Supplied data: Begin

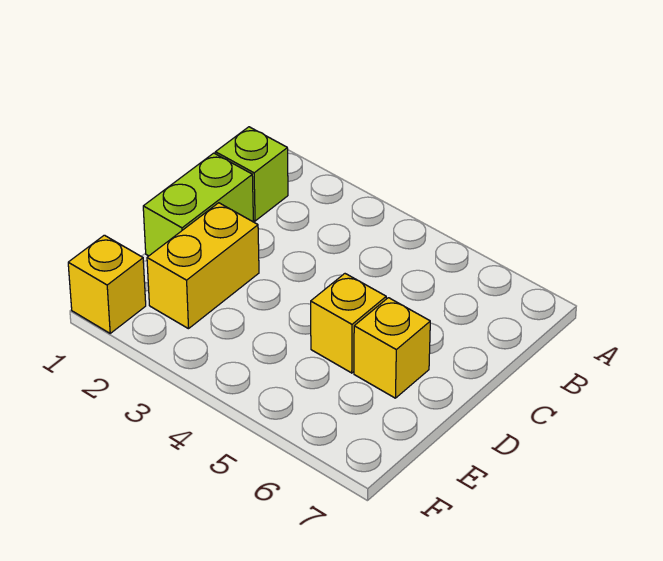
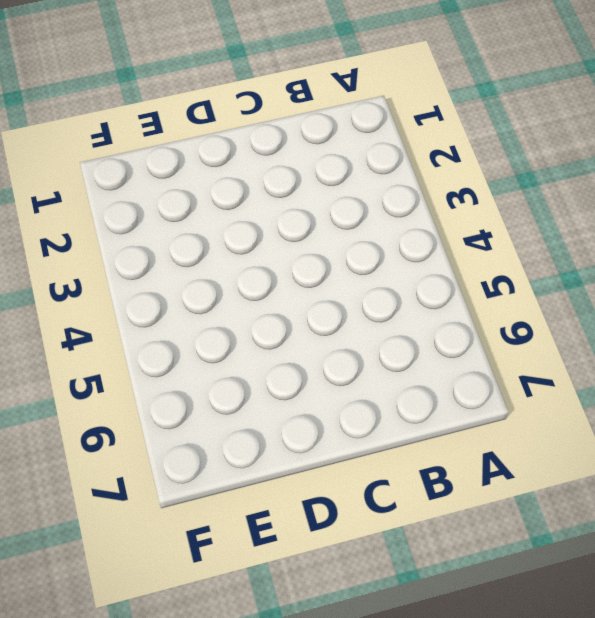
none -> lime brick B1 level 1
none -> lime brick C1:D1 level 1

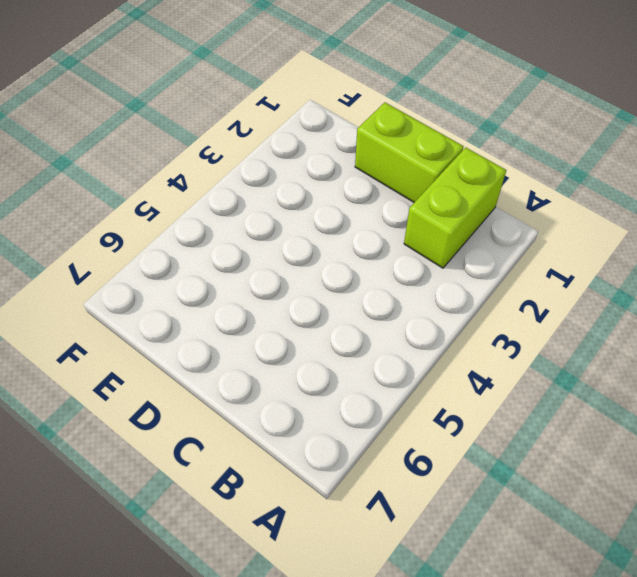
lime brick B1:B2 level 1 -> lime brick B1 level 1
none -> yellow brick D2:E2 level 1
none -> yellow brick D5 level 1

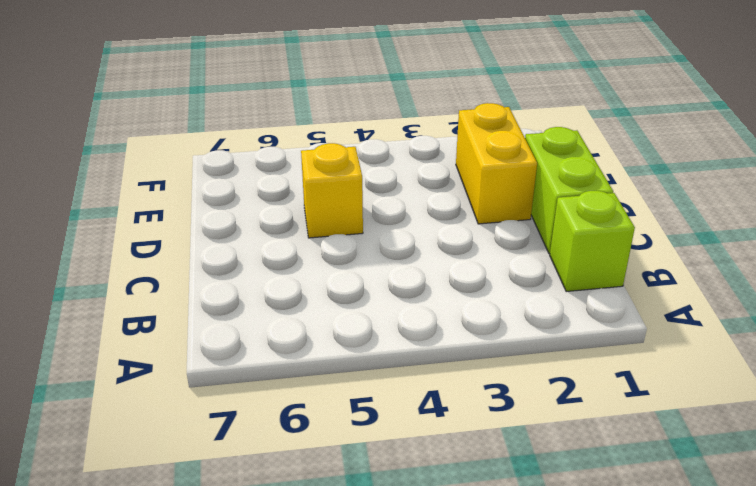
none -> yellow brick D6 level 1
none -> yellow brick F1 level 1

Supplied data: End

■ About this task: The task calls for all lines in the entries that hold "lime".

■ Answer space:
none -> lime brick B1 level 1
none -> lime brick C1:D1 level 1
lime brick B1:B2 level 1 -> lime brick B1 level 1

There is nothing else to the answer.